Task brief>
Set the data down again, word for word, as it appears below.

Source records:
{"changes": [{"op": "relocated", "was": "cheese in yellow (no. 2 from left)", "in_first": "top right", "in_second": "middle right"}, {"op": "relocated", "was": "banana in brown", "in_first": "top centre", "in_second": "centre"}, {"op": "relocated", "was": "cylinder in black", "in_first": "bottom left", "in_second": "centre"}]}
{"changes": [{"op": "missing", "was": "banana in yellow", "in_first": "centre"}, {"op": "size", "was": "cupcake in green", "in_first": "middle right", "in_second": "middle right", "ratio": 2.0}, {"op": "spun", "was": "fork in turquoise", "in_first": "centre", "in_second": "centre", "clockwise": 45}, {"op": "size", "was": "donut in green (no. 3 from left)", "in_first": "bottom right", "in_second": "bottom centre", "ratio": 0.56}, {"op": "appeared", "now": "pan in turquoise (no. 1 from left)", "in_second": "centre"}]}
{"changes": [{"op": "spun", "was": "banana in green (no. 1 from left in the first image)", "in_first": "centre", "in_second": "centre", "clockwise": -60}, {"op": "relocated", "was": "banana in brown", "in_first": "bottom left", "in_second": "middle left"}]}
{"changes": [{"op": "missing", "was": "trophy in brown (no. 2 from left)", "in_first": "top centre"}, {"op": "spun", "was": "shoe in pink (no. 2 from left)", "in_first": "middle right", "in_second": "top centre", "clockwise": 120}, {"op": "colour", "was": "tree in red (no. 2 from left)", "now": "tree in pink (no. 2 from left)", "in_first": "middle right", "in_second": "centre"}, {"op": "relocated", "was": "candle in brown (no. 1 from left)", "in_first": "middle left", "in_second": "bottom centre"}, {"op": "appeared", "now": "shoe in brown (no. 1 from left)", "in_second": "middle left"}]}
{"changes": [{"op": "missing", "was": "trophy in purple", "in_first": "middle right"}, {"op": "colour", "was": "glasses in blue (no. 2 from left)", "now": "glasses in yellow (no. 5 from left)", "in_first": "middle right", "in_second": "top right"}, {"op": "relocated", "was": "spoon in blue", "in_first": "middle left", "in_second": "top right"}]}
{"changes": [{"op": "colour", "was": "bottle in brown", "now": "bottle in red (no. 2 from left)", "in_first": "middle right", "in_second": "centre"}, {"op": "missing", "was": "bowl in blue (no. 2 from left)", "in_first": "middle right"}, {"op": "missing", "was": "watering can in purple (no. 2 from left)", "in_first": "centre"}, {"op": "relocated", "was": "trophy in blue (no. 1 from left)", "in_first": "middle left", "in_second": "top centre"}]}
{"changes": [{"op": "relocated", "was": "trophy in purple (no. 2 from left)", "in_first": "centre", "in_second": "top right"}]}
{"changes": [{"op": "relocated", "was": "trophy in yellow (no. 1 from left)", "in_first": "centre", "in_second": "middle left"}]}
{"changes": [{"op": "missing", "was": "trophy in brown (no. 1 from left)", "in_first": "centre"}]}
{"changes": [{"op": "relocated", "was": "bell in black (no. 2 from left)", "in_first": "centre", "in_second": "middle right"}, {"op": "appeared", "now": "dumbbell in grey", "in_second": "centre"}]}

Final answer>
{"changes": [{"op": "relocated", "was": "cheese in yellow (no. 2 from left)", "in_first": "top right", "in_second": "middle right"}, {"op": "relocated", "was": "banana in brown", "in_first": "top centre", "in_second": "centre"}, {"op": "relocated", "was": "cylinder in black", "in_first": "bottom left", "in_second": "centre"}]}
{"changes": [{"op": "missing", "was": "banana in yellow", "in_first": "centre"}, {"op": "size", "was": "cupcake in green", "in_first": "middle right", "in_second": "middle right", "ratio": 2.0}, {"op": "spun", "was": "fork in turquoise", "in_first": "centre", "in_second": "centre", "clockwise": 45}, {"op": "size", "was": "donut in green (no. 3 from left)", "in_first": "bottom right", "in_second": "bottom centre", "ratio": 0.56}, {"op": "appeared", "now": "pan in turquoise (no. 1 from left)", "in_second": "centre"}]}
{"changes": [{"op": "spun", "was": "banana in green (no. 1 from left in the first image)", "in_first": "centre", "in_second": "centre", "clockwise": -60}, {"op": "relocated", "was": "banana in brown", "in_first": "bottom left", "in_second": "middle left"}]}
{"changes": [{"op": "missing", "was": "trophy in brown (no. 2 from left)", "in_first": "top centre"}, {"op": "spun", "was": "shoe in pink (no. 2 from left)", "in_first": "middle right", "in_second": "top centre", "clockwise": 120}, {"op": "colour", "was": "tree in red (no. 2 from left)", "now": "tree in pink (no. 2 from left)", "in_first": "middle right", "in_second": "centre"}, {"op": "relocated", "was": "candle in brown (no. 1 from left)", "in_first": "middle left", "in_second": "bottom centre"}, {"op": "appeared", "now": "shoe in brown (no. 1 from left)", "in_second": "middle left"}]}
{"changes": [{"op": "missing", "was": "trophy in purple", "in_first": "middle right"}, {"op": "colour", "was": "glasses in blue (no. 2 from left)", "now": "glasses in yellow (no. 5 from left)", "in_first": "middle right", "in_second": "top right"}, {"op": "relocated", "was": "spoon in blue", "in_first": "middle left", "in_second": "top right"}]}
{"changes": [{"op": "colour", "was": "bottle in brown", "now": "bottle in red (no. 2 from left)", "in_first": "middle right", "in_second": "centre"}, {"op": "missing", "was": "bowl in blue (no. 2 from left)", "in_first": "middle right"}, {"op": "missing", "was": "watering can in purple (no. 2 from left)", "in_first": "centre"}, {"op": "relocated", "was": "trophy in blue (no. 1 from left)", "in_first": "middle left", "in_second": "top centre"}]}
{"changes": [{"op": "relocated", "was": "trophy in purple (no. 2 from left)", "in_first": "centre", "in_second": "top right"}]}
{"changes": [{"op": "relocated", "was": "trophy in yellow (no. 1 from left)", "in_first": "centre", "in_second": "middle left"}]}
{"changes": [{"op": "missing", "was": "trophy in brown (no. 1 from left)", "in_first": "centre"}]}
{"changes": [{"op": "relocated", "was": "bell in black (no. 2 from left)", "in_first": "centre", "in_second": "middle right"}, {"op": "appeared", "now": "dumbbell in grey", "in_second": "centre"}]}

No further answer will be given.